- ABOUT THIS EXERCISE -
From the line that contains "R1: 330 (LEDK, STAT) -> none" through the closing line of the entries, write out each line exactly; pictures stay out.

DATA: Begin

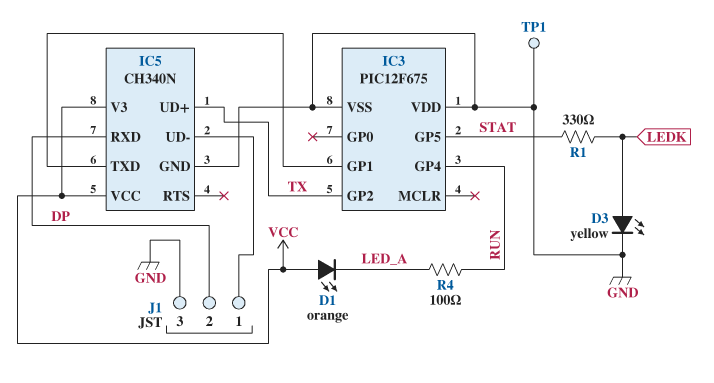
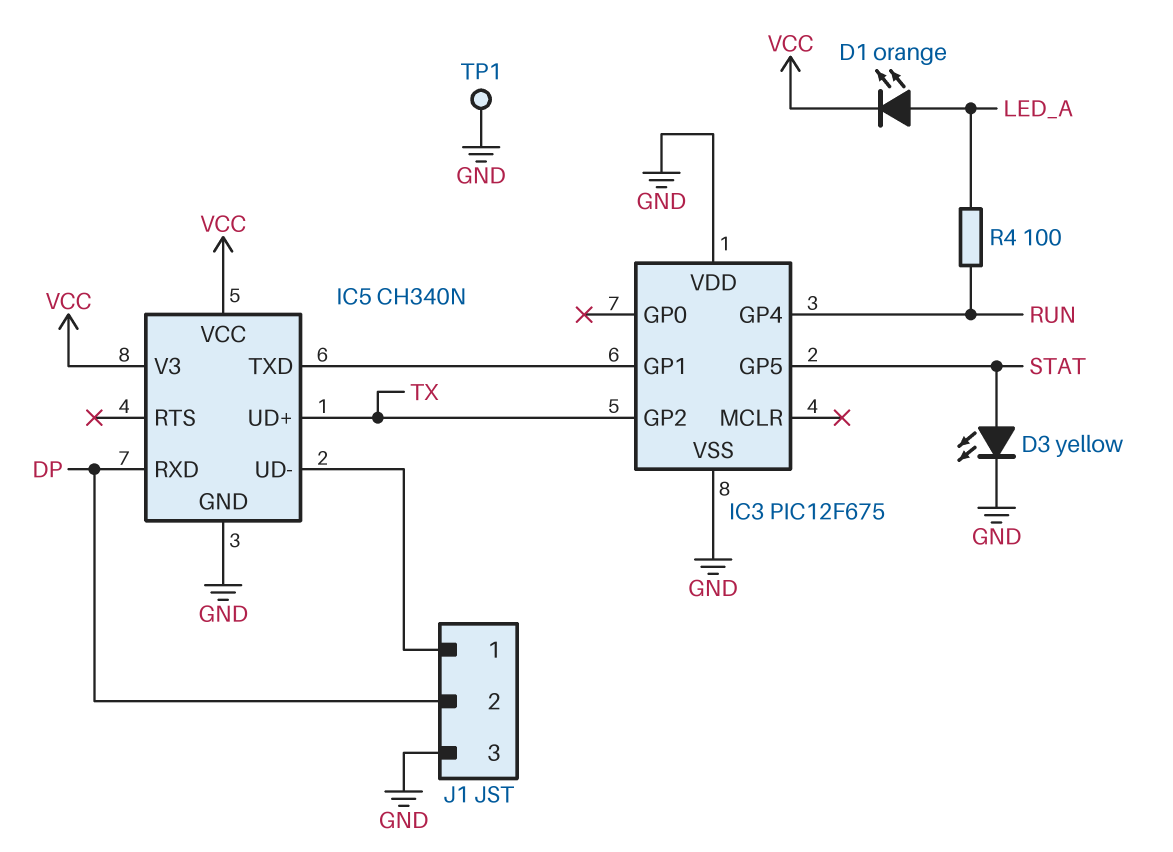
D1: LED orange (A VCC, K LED_A) -> LED orange (A LED_A, K VCC)
D3: LED yellow (A LEDK, K GND) -> LED yellow (A STAT, K GND)
R1: 330 (LEDK, STAT) -> none

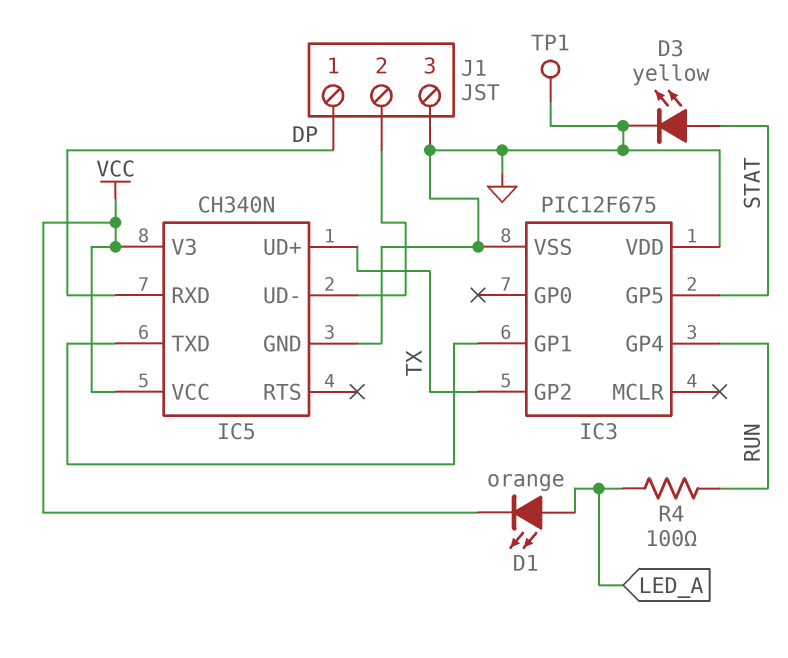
J1 pin 1: IC5/UD- -> DP
J1 pin 2: DP -> IC5/UD-

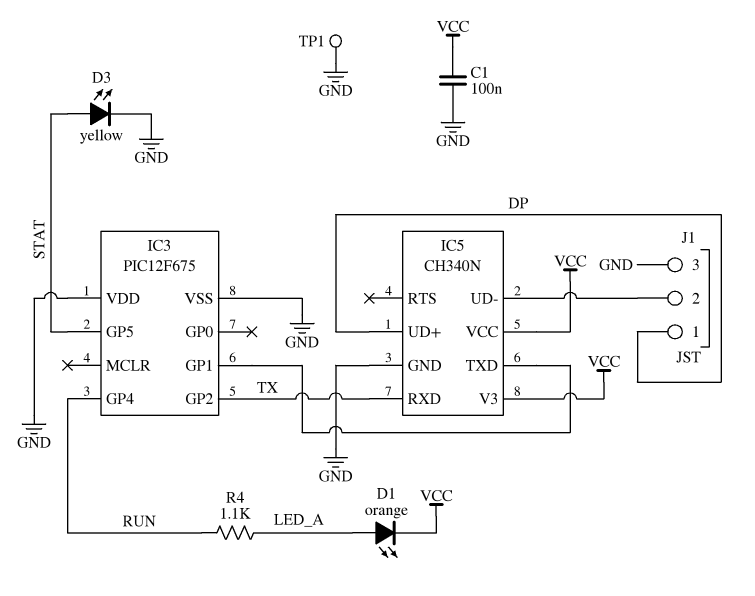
C1: none -> 100nF (GND, VCC)
IC5 pin RXD: DP -> TX
IC5 pin UD+: TX -> DP
R4: 100 (LED_A, RUN) -> 1.1k (LED_A, RUN)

DATA: End

- TASK SOLUTION -
R1: 330 (LEDK, STAT) -> none

J1 pin 1: IC5/UD- -> DP
J1 pin 2: DP -> IC5/UD-

C1: none -> 100nF (GND, VCC)
IC5 pin RXD: DP -> TX
IC5 pin UD+: TX -> DP
R4: 100 (LED_A, RUN) -> 1.1k (LED_A, RUN)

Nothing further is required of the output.